From the data underneath, reproduce exactly the stretch that begins at the line with "camera: 80 degrees left, 10 degrees down" and ends after the line with "camera: 90 degrees left, 0 degrees up".

Extracted records
* * * * * * *
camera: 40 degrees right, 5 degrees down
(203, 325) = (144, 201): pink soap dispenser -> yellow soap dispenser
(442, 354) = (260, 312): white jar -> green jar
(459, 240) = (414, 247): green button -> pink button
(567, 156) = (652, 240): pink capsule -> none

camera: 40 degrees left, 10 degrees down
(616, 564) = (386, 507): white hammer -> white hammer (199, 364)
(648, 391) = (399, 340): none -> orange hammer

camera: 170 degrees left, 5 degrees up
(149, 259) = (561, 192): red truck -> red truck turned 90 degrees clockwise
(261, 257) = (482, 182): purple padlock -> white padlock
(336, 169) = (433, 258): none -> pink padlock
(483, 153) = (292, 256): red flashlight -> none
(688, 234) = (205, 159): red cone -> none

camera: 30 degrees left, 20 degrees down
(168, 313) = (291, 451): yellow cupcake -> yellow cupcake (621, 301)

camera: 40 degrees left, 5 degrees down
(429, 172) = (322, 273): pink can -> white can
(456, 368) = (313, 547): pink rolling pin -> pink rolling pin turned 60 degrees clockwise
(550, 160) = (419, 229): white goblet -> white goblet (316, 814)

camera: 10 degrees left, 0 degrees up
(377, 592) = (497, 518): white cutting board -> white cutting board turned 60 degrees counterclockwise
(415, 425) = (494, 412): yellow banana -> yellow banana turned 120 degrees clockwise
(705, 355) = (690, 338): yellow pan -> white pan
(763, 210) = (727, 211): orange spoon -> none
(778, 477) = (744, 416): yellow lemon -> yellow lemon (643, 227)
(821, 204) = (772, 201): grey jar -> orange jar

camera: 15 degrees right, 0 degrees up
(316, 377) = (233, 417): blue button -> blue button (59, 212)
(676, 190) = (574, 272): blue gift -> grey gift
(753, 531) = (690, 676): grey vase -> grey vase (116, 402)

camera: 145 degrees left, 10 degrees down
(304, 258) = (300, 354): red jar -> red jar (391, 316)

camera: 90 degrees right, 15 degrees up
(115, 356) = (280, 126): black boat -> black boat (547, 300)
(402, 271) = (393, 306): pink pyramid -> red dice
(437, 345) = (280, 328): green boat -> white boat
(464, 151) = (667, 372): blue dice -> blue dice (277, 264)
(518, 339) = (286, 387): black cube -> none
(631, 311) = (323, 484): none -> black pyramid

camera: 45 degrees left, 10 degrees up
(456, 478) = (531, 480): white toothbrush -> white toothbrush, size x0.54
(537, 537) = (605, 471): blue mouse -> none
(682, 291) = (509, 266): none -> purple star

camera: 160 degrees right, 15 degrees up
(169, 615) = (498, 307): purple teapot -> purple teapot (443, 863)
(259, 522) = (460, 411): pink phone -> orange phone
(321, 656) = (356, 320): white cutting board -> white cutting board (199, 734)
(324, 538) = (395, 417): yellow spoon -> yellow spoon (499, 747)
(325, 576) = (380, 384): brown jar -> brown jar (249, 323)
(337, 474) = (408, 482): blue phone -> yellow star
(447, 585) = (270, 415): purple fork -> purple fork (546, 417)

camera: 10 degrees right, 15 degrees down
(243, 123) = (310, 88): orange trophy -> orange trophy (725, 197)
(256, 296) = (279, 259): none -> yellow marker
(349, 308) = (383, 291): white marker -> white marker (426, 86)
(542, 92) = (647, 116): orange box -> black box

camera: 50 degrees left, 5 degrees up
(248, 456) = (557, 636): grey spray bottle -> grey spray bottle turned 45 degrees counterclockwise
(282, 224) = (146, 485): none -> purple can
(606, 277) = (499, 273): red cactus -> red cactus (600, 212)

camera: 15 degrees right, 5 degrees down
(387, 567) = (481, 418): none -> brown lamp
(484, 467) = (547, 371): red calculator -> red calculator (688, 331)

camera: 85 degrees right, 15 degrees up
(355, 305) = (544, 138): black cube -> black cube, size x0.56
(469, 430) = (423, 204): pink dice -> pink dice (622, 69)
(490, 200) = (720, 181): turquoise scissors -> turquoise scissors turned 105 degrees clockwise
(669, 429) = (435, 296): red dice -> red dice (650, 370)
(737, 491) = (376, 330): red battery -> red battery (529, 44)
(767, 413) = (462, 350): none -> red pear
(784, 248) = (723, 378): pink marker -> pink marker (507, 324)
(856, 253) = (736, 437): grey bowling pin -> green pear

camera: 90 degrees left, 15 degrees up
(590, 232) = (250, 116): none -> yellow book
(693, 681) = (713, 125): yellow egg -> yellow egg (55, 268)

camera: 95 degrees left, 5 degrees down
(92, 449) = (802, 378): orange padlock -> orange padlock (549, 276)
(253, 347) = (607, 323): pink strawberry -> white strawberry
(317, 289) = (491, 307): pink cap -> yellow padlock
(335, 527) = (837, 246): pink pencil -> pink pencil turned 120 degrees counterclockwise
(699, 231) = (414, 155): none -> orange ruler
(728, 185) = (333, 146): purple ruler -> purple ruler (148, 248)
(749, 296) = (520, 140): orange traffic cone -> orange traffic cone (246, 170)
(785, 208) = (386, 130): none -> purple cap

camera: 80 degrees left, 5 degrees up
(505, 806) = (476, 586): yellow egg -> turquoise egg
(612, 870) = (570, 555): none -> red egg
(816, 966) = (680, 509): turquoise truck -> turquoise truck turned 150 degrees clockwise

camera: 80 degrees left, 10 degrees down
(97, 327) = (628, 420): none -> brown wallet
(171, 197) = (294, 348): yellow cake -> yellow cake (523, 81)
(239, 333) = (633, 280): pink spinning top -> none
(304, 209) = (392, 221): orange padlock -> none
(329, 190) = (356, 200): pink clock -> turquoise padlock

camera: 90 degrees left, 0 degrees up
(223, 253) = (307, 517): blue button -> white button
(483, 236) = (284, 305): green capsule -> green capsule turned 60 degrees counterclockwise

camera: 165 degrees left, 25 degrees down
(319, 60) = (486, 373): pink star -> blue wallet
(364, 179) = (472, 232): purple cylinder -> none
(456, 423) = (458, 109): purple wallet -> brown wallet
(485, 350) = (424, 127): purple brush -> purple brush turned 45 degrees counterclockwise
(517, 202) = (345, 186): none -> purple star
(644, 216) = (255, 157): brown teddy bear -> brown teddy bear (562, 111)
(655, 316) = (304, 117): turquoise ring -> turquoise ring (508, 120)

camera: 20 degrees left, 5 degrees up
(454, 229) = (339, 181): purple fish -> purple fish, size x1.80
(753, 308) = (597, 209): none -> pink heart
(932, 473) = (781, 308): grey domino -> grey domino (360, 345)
* * * * * * *
**ANSWER TO THIS PROBLEM:**
camera: 80 degrees left, 10 degrees down
(97, 327) = (628, 420): none -> brown wallet
(171, 197) = (294, 348): yellow cake -> yellow cake (523, 81)
(239, 333) = (633, 280): pink spinning top -> none
(304, 209) = (392, 221): orange padlock -> none
(329, 190) = (356, 200): pink clock -> turquoise padlock

camera: 90 degrees left, 0 degrees up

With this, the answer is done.